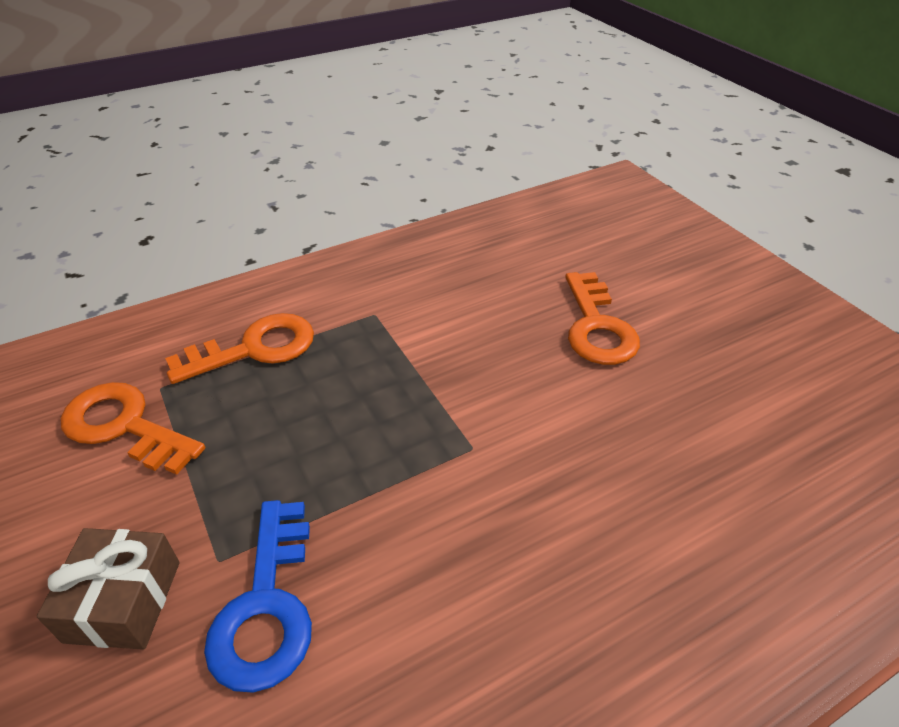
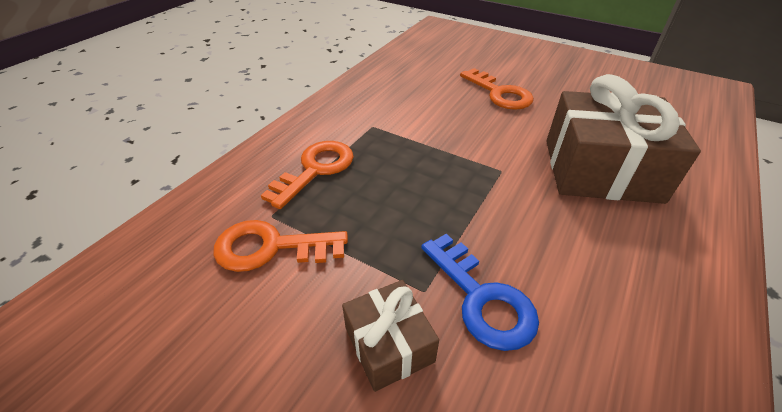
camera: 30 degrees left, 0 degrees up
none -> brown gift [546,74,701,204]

※

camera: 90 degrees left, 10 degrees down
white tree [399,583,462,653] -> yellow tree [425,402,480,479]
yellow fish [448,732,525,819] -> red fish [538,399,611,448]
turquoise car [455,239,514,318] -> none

※

REQUEST: All lines of the material that contain the string "yellow" are to be copied.

OUTPUT FOR THIS TASK:
white tree [399,583,462,653] -> yellow tree [425,402,480,479]
yellow fish [448,732,525,819] -> red fish [538,399,611,448]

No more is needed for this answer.